___ SUPPLIED RECORDS
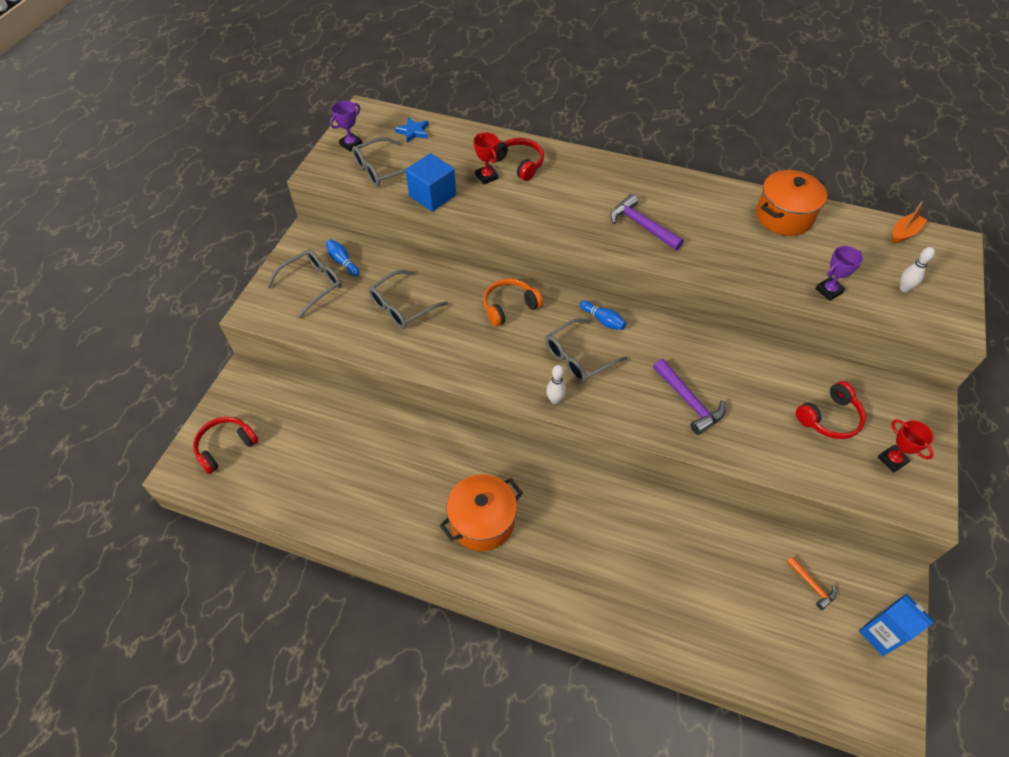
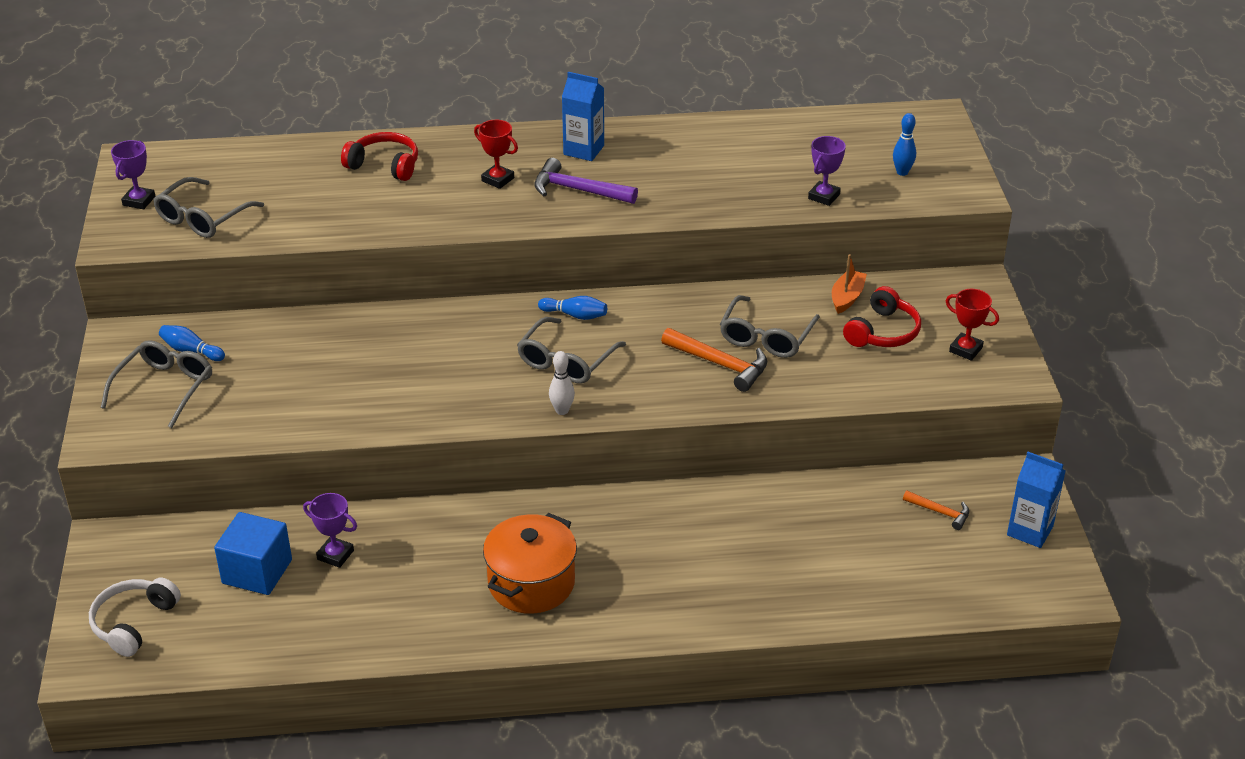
camera: 25 degrees left, 15 degrees down
(225, 447) = (134, 623): red headphones -> white headphones
(369, 444) = (335, 555): none -> purple trophy
(402, 306) = (307, 375): grey glasses -> grey glasses (766, 337)
(413, 132) = (218, 165): blue star -> none
(432, 196) = (292, 228): blue cube -> blue cube (257, 571)
(487, 176) = (351, 189): red trophy -> red trophy (498, 179)
(509, 307) = (449, 335): orange headphones -> none
(662, 192) = (583, 150): none -> blue carton
(689, 402) = (720, 364): purple hammer -> orange hammer
(784, 216) = (739, 138): orange pot -> none
(904, 233) = (878, 119): orange boat -> orange boat (847, 297)
(904, 288) = (902, 172): white bowling pin -> blue bowling pin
______
* **DIRECTIONS**
Make an exact copy of the listing. Leave its pictures out.

* **SOLUTION**
camera: 25 degrees left, 15 degrees down
(225, 447) = (134, 623): red headphones -> white headphones
(369, 444) = (335, 555): none -> purple trophy
(402, 306) = (307, 375): grey glasses -> grey glasses (766, 337)
(413, 132) = (218, 165): blue star -> none
(432, 196) = (292, 228): blue cube -> blue cube (257, 571)
(487, 176) = (351, 189): red trophy -> red trophy (498, 179)
(509, 307) = (449, 335): orange headphones -> none
(662, 192) = (583, 150): none -> blue carton
(689, 402) = (720, 364): purple hammer -> orange hammer
(784, 216) = (739, 138): orange pot -> none
(904, 233) = (878, 119): orange boat -> orange boat (847, 297)
(904, 288) = (902, 172): white bowling pin -> blue bowling pin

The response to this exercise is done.